[Items from a data source]

────────

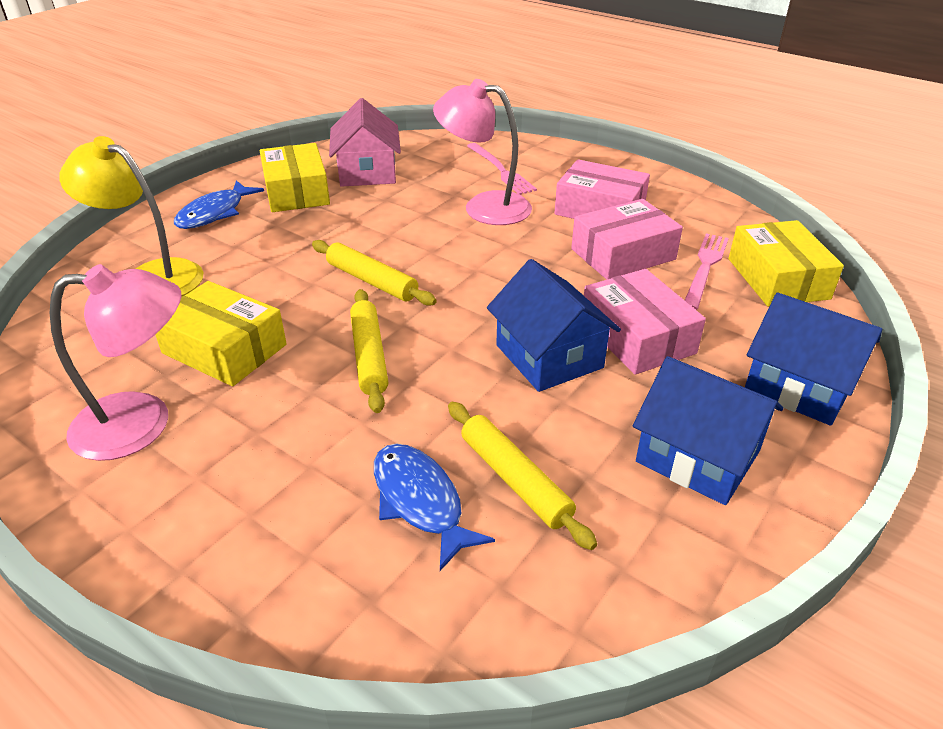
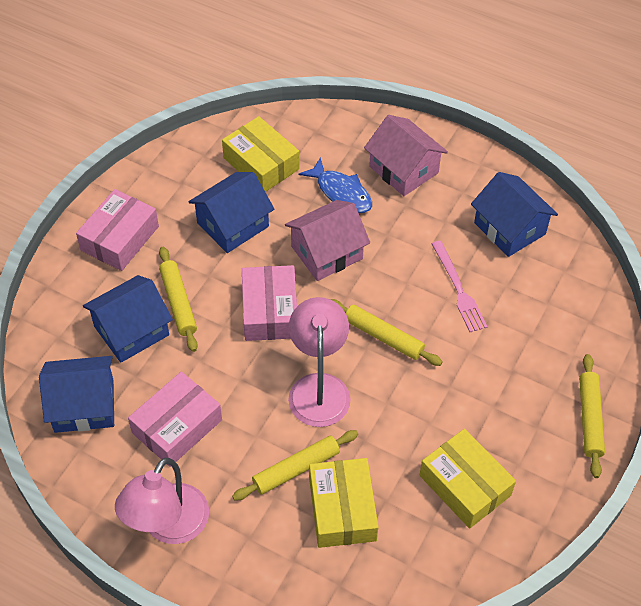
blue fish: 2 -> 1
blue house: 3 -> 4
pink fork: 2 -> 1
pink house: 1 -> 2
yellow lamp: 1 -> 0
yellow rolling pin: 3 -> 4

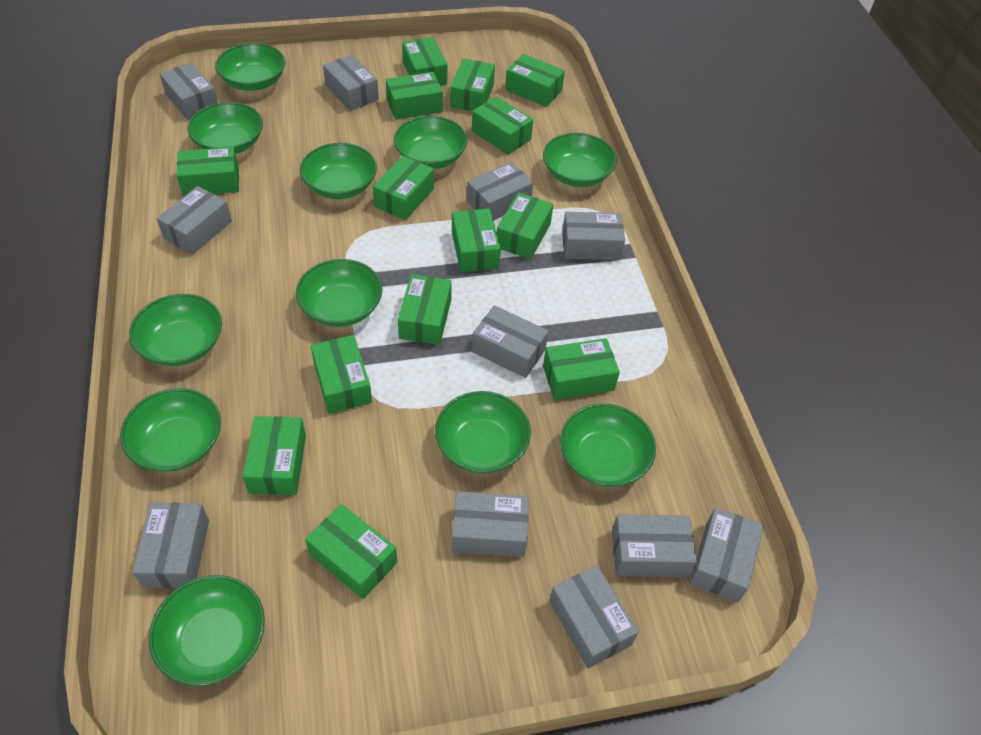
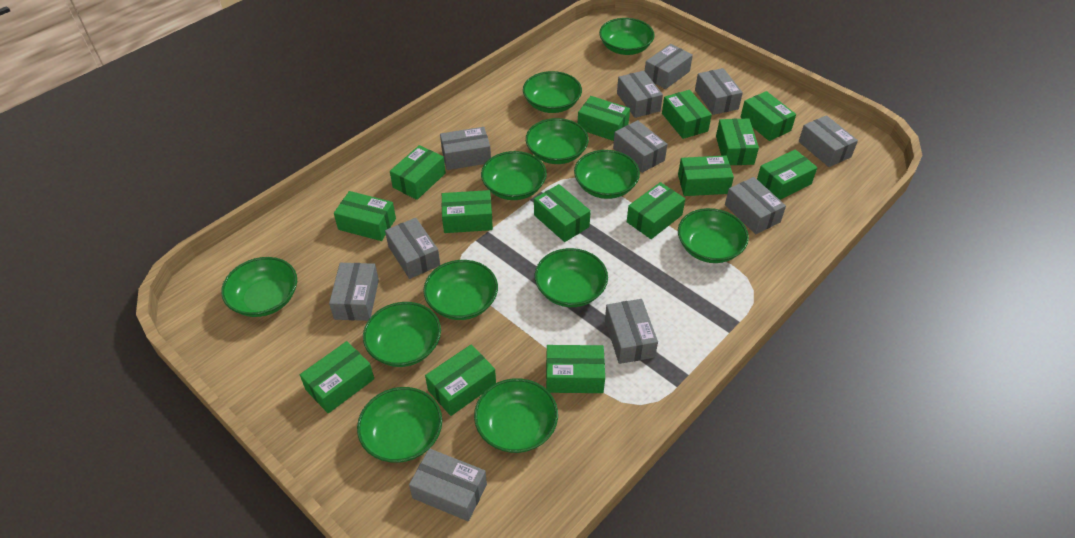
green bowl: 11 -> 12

────────

### AIM OF THE EXERCISE
Every line above should be repeated exactly; pictures stay out of the copy.

### TASK RESULT
blue fish: 2 -> 1
blue house: 3 -> 4
pink fork: 2 -> 1
pink house: 1 -> 2
yellow lamp: 1 -> 0
yellow rolling pin: 3 -> 4

green bowl: 11 -> 12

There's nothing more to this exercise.